▸ **TASK BRIEF**: Restate exactly, and only, the lines from the one containing "blue candle: 4 -> 2" through the end of the entries, keeping both endpoints.

(Stored items)
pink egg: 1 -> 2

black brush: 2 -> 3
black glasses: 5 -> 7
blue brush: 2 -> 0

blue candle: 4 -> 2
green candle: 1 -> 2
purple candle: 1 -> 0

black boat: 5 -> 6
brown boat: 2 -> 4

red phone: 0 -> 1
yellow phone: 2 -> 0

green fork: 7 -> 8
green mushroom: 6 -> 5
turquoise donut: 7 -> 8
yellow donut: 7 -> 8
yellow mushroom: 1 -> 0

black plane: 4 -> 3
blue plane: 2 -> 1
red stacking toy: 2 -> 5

▸ **EXERCISE SOLUTION**:
blue candle: 4 -> 2
green candle: 1 -> 2
purple candle: 1 -> 0

black boat: 5 -> 6
brown boat: 2 -> 4

red phone: 0 -> 1
yellow phone: 2 -> 0

green fork: 7 -> 8
green mushroom: 6 -> 5
turquoise donut: 7 -> 8
yellow donut: 7 -> 8
yellow mushroom: 1 -> 0

black plane: 4 -> 3
blue plane: 2 -> 1
red stacking toy: 2 -> 5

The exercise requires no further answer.